• _ACTION ITEM_
Every line below should be given again without alteration.

• _PROVIDED MATERIAL_
━━━━━━━━━━━━━━━━━━━━━━━━━━━━━━

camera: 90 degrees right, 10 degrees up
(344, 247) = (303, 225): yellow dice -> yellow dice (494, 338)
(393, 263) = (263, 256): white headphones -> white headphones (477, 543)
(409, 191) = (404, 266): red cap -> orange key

━━━━━━━━━━━━━━━━━━━━━━━━━━━━━━

• _ANSWER BELOW_
camera: 90 degrees right, 10 degrees up
(344, 247) = (303, 225): yellow dice -> yellow dice (494, 338)
(393, 263) = (263, 256): white headphones -> white headphones (477, 543)
(409, 191) = (404, 266): red cap -> orange key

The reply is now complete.